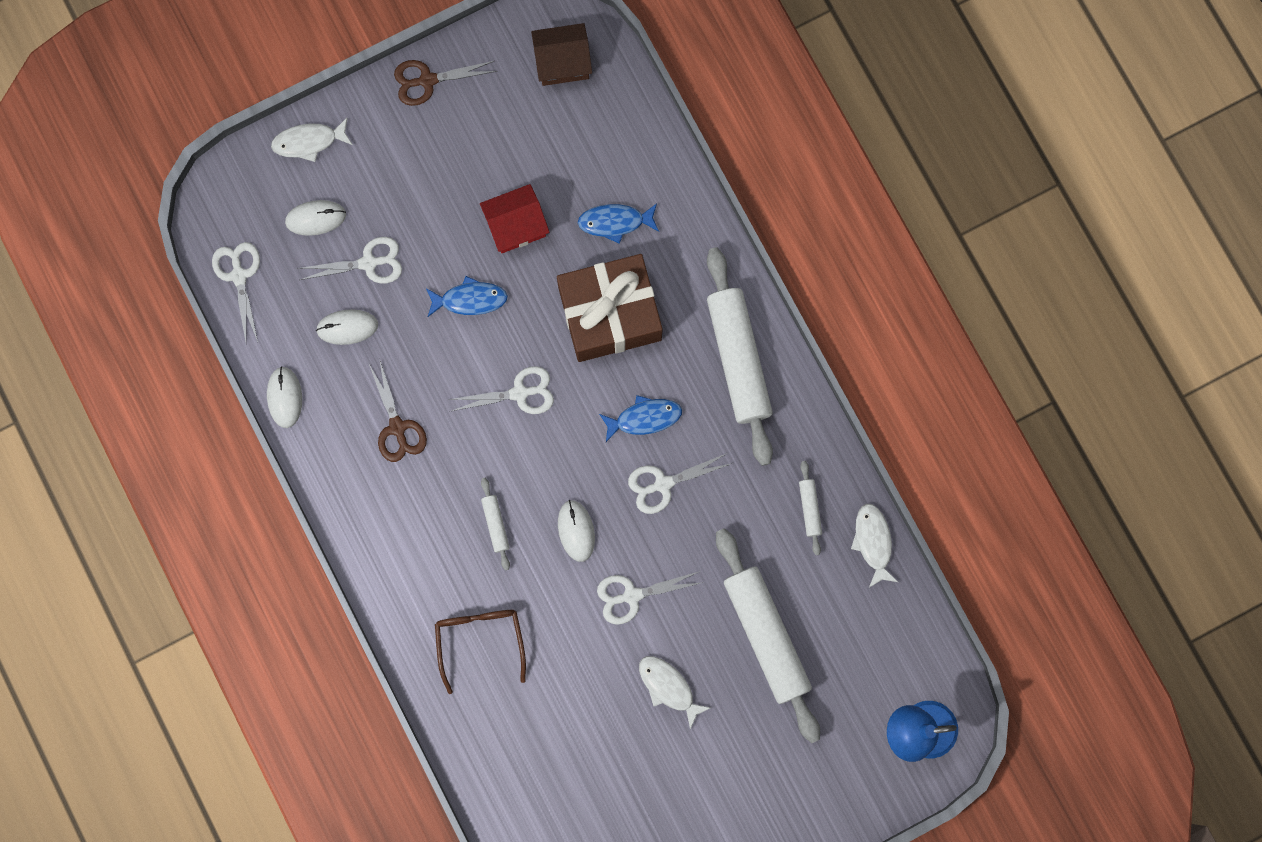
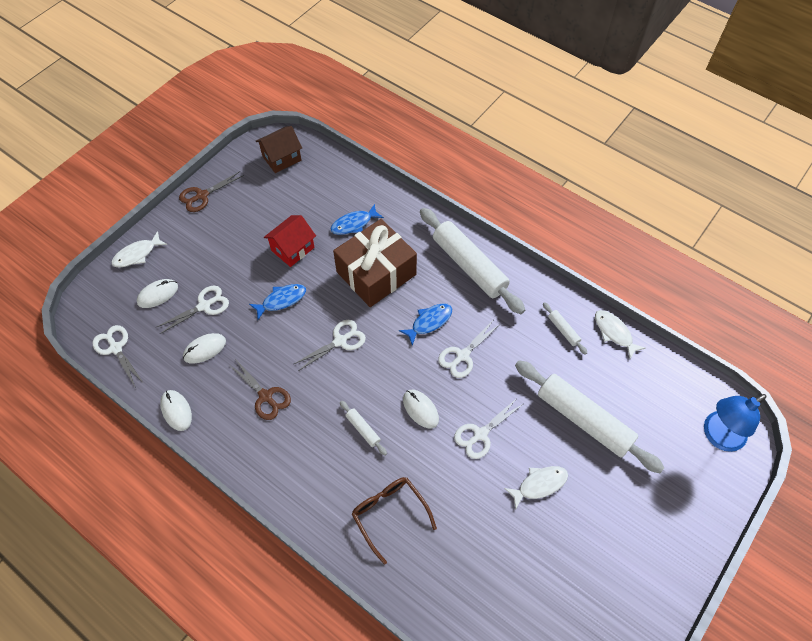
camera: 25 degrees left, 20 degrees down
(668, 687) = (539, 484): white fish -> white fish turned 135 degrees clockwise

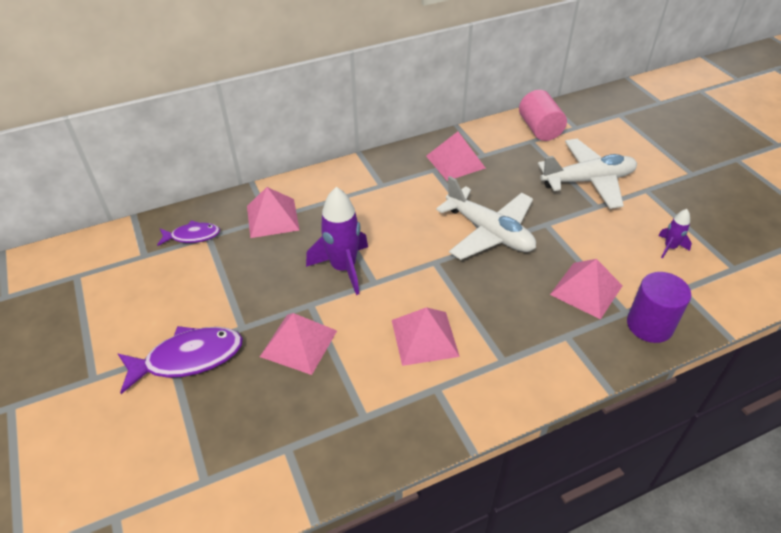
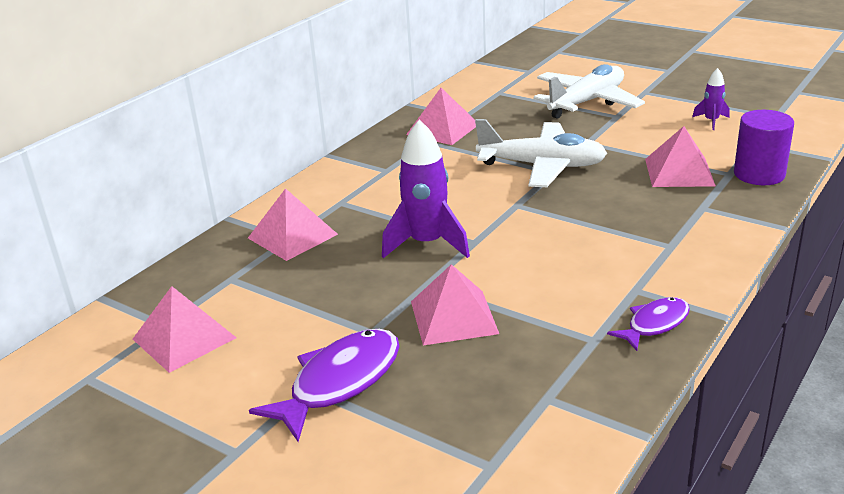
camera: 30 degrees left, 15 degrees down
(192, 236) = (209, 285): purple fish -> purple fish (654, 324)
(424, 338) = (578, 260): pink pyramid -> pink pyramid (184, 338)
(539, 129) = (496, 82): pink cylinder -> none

...

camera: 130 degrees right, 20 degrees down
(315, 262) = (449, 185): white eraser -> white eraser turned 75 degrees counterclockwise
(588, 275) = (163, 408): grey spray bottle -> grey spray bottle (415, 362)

--

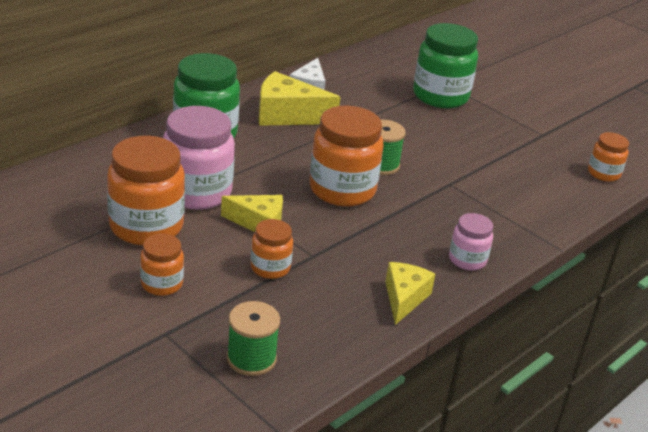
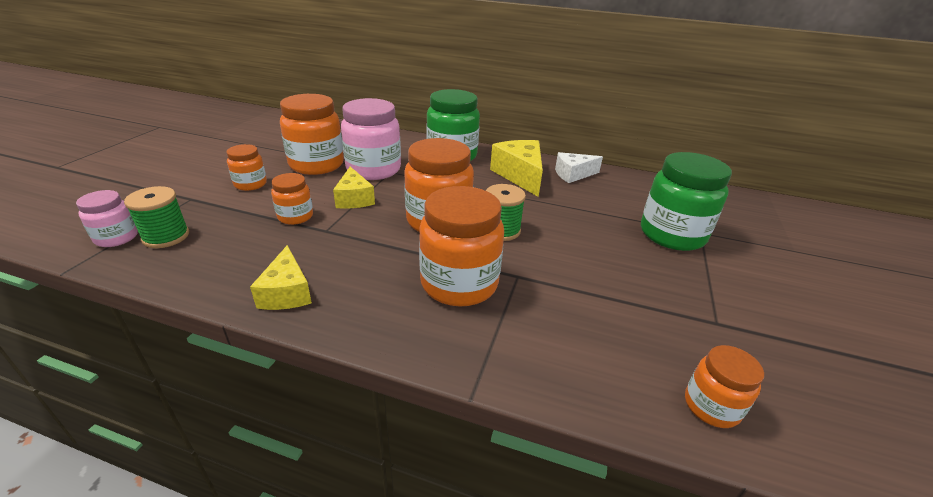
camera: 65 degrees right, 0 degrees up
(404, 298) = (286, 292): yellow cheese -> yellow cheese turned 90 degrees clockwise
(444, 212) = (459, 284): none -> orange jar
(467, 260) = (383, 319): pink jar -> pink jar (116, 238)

▶ _YOUR ASSIGNMENT_
From the records above, print exactly the lines that run from the line with "camera: 130 degrees right, 20 degrees down" to the line with "(588, 275) = (163, 408): grey", inclusive.

▶ _RESPONSE TO THIS EXERCISE_
camera: 130 degrees right, 20 degrees down
(315, 262) = (449, 185): white eraser -> white eraser turned 75 degrees counterclockwise
(588, 275) = (163, 408): grey spray bottle -> grey spray bottle (415, 362)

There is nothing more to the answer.